_Exercise prompt_
Set down, unchanged, the listing from the line containing "red rectangle at (44, 62): moved 7 px left" up to and including the line containing "green star at", leaving out the pictures.

Start Data entries

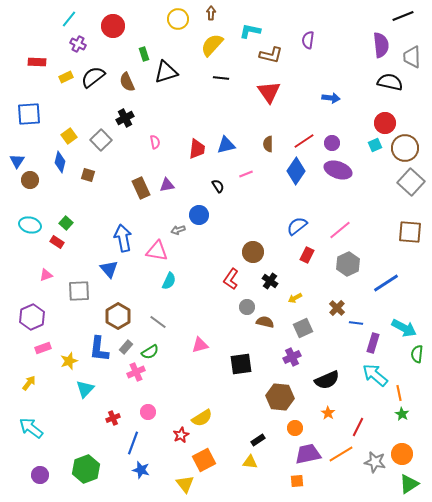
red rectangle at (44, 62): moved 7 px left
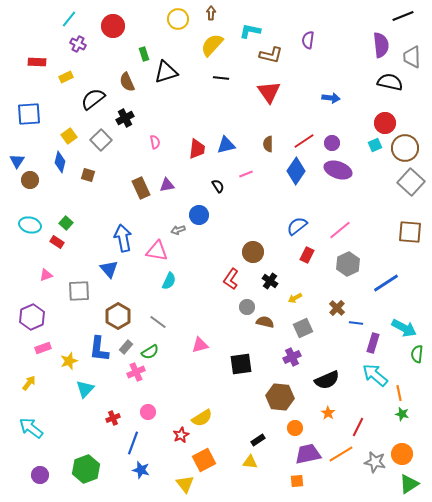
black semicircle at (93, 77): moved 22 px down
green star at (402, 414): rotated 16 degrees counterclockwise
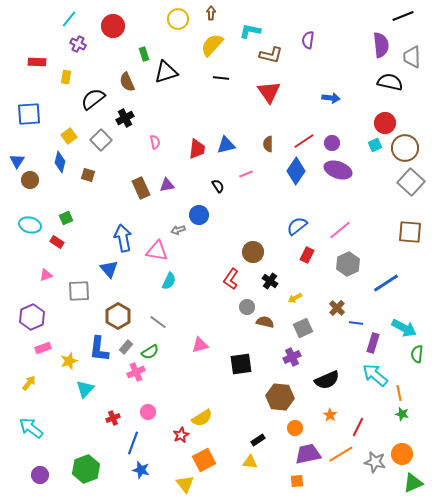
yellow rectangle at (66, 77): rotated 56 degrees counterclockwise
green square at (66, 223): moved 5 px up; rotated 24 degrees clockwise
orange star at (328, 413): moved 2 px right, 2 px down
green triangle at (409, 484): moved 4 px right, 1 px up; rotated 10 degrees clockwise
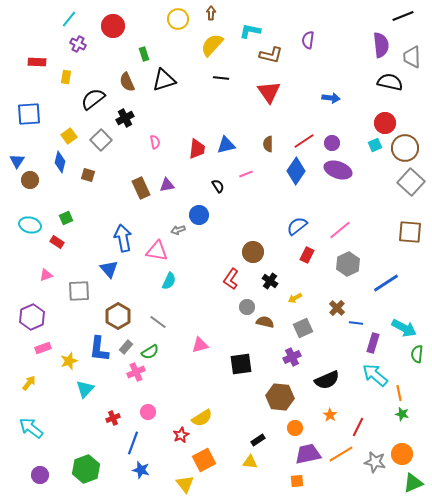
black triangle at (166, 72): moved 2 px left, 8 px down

End Data entries
Start Data entries

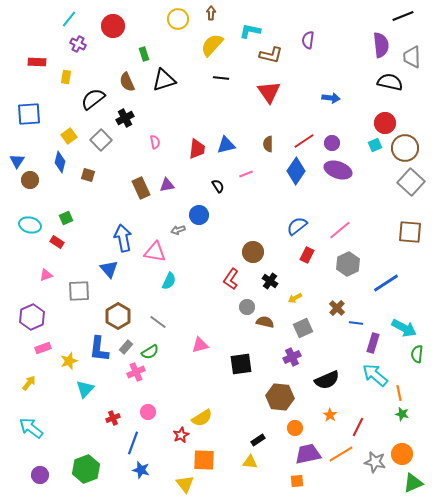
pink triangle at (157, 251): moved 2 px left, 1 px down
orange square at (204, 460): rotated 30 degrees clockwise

End Data entries

_Answer to this exercise_
red rectangle at (44, 62): moved 7 px left
black semicircle at (93, 77): moved 22 px down
green star at (402, 414): rotated 16 degrees counterclockwise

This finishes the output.